*Data to process*.
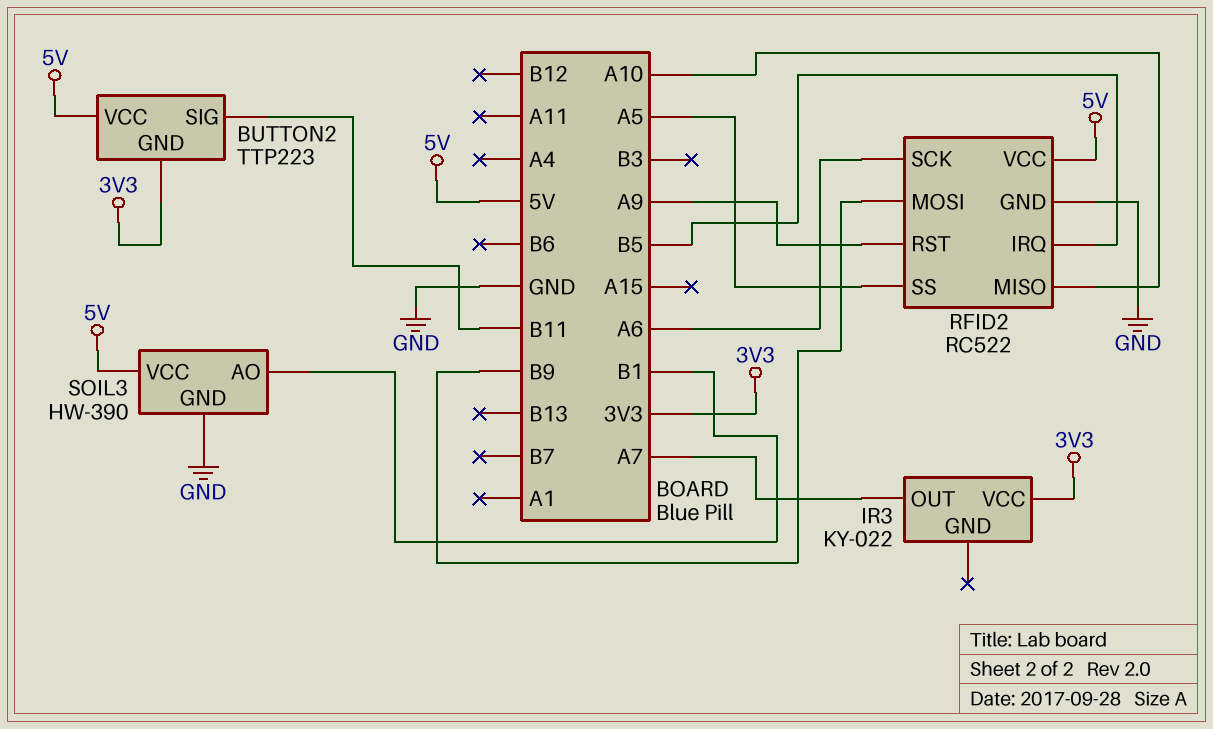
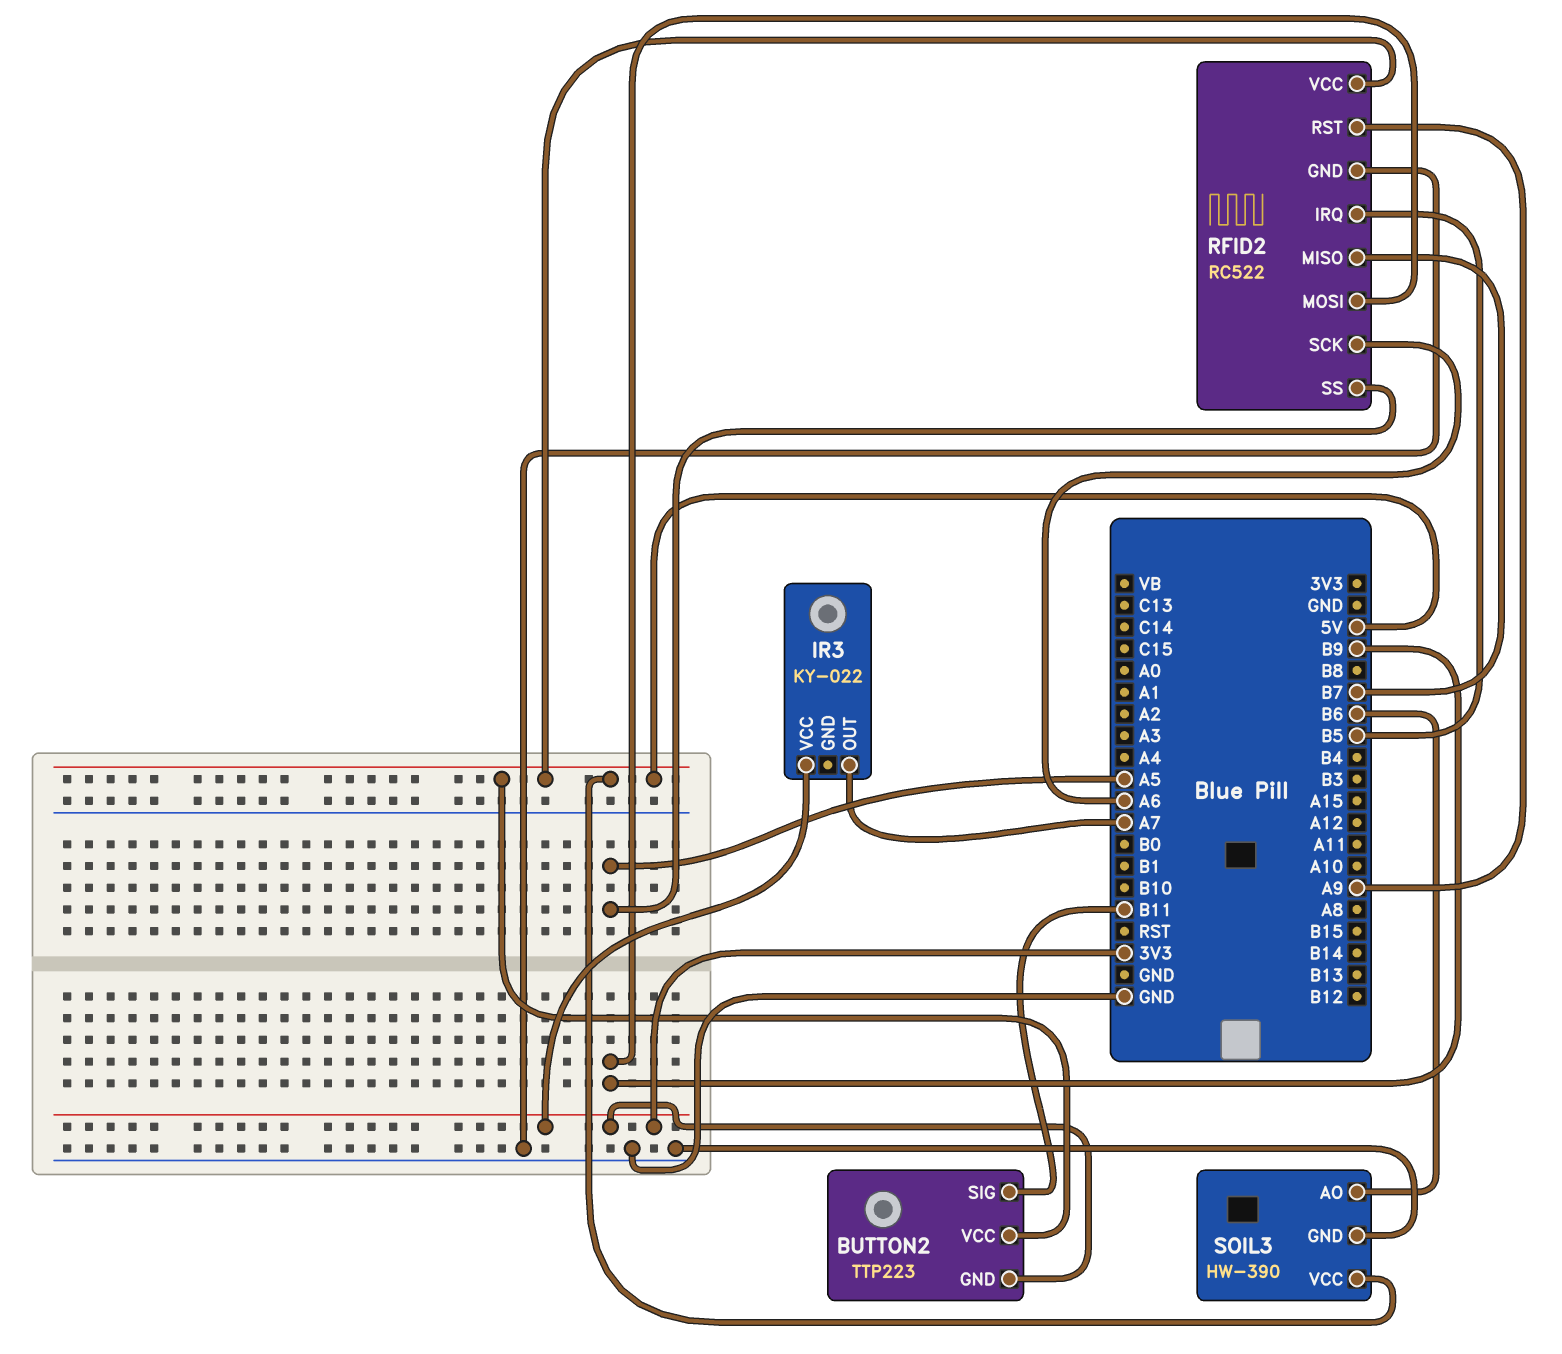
RFID2 pin MISO: A10 -> B7
SOIL3 pin AO: B1 -> B6

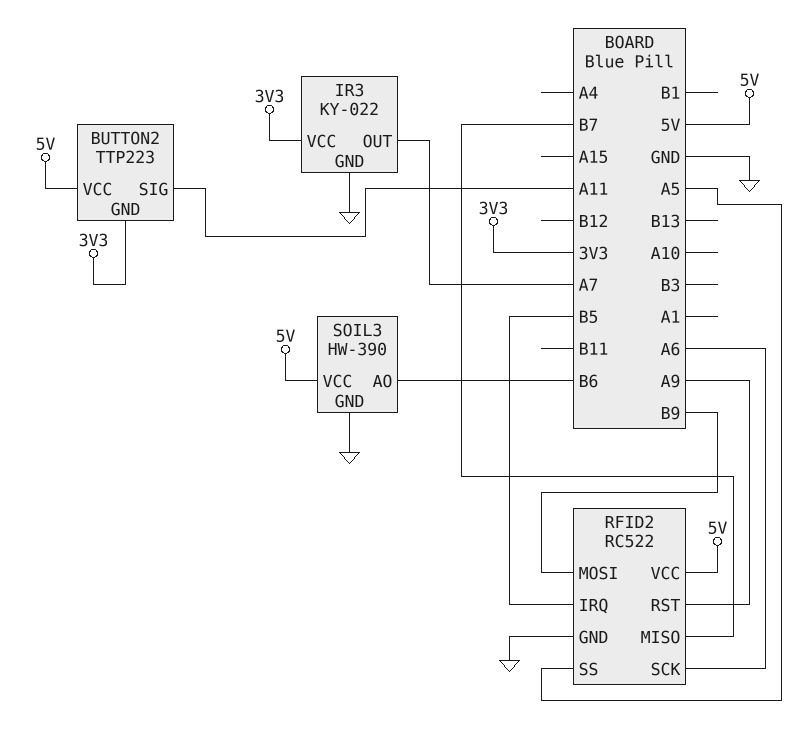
BUTTON2 pin SIG: B11 -> A11
IR3 pin GND: none -> GND

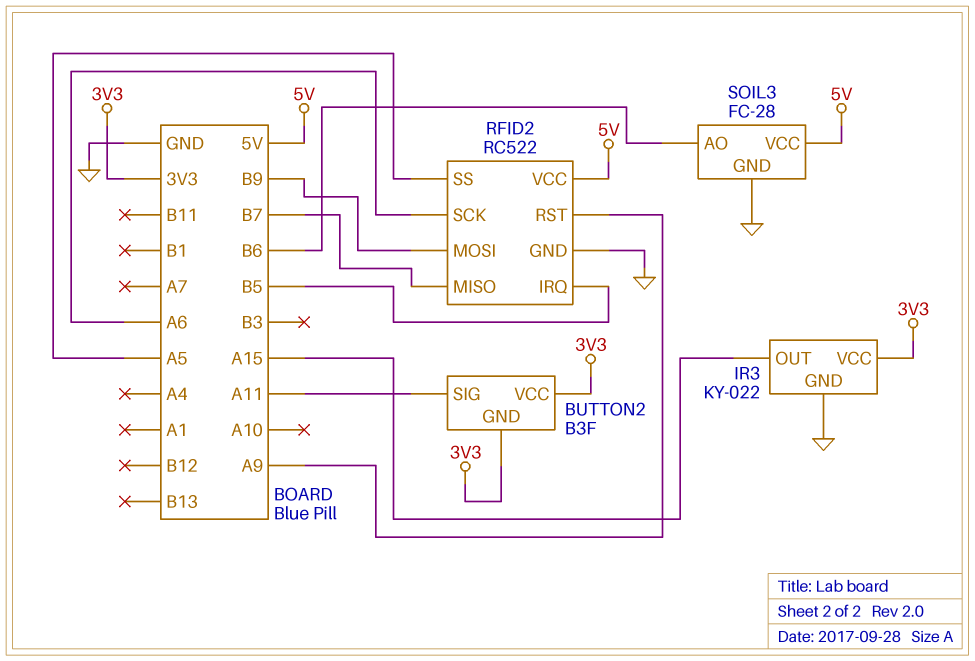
BUTTON2: TTP223 -> B3F
BUTTON2 pin VCC: 5V -> 3V3
IR3 pin OUT: A7 -> A15
SOIL3: HW-390 -> FC-28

*Problem to work on*. Excluding every picture, write out each record word for word.

*Response to the task*.
RFID2 pin MISO: A10 -> B7
SOIL3 pin AO: B1 -> B6

BUTTON2 pin SIG: B11 -> A11
IR3 pin GND: none -> GND

BUTTON2: TTP223 -> B3F
BUTTON2 pin VCC: 5V -> 3V3
IR3 pin OUT: A7 -> A15
SOIL3: HW-390 -> FC-28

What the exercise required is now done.